'''
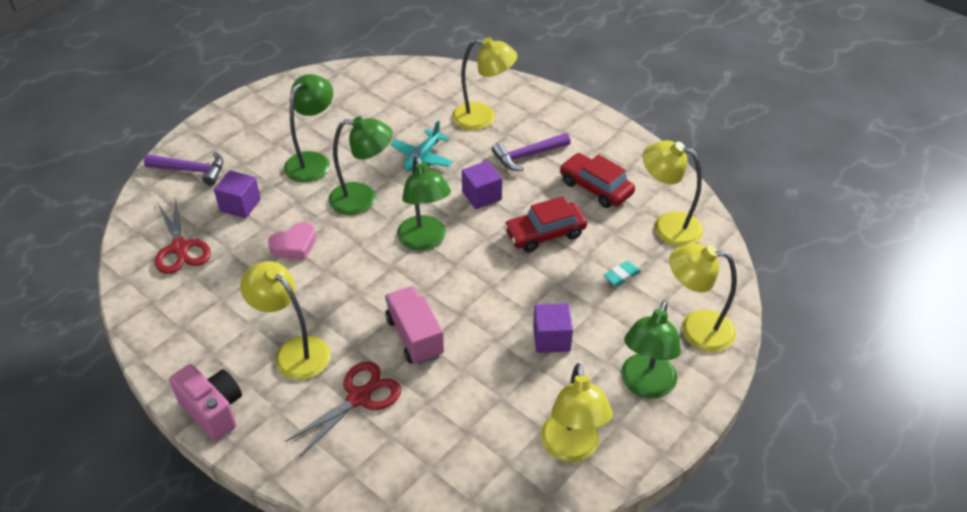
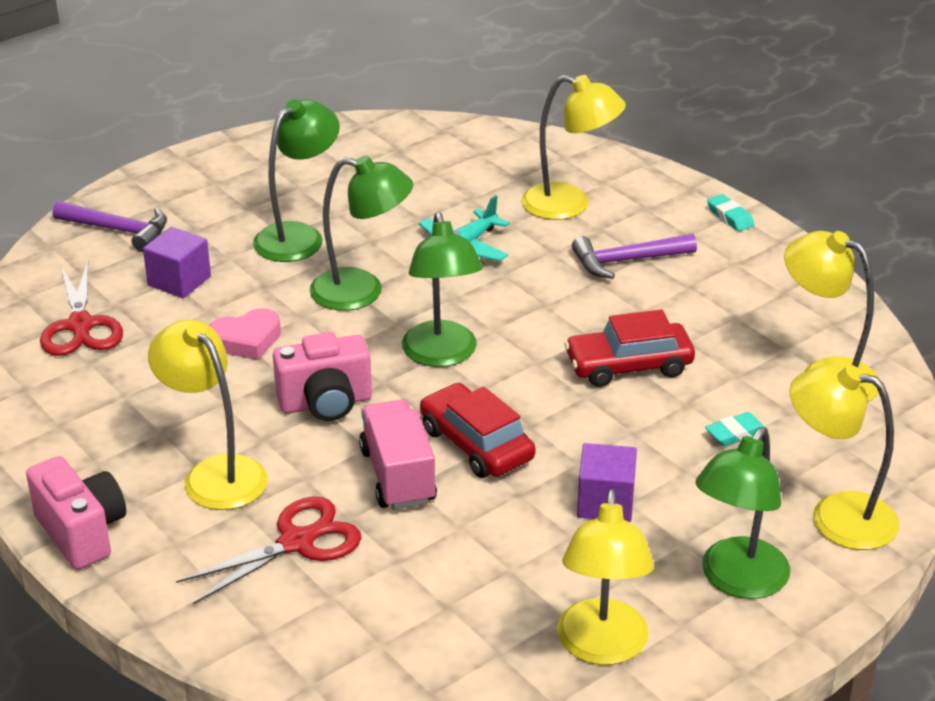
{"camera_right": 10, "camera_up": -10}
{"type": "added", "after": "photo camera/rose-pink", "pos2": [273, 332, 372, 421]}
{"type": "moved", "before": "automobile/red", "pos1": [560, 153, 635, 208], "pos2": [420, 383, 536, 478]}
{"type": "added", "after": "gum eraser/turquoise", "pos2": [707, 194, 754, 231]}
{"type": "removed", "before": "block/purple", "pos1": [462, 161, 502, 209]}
'''
### Exercise aim
Across the material above, how many lines have the word "before" in them? Answer with a bare number.

### Task result
2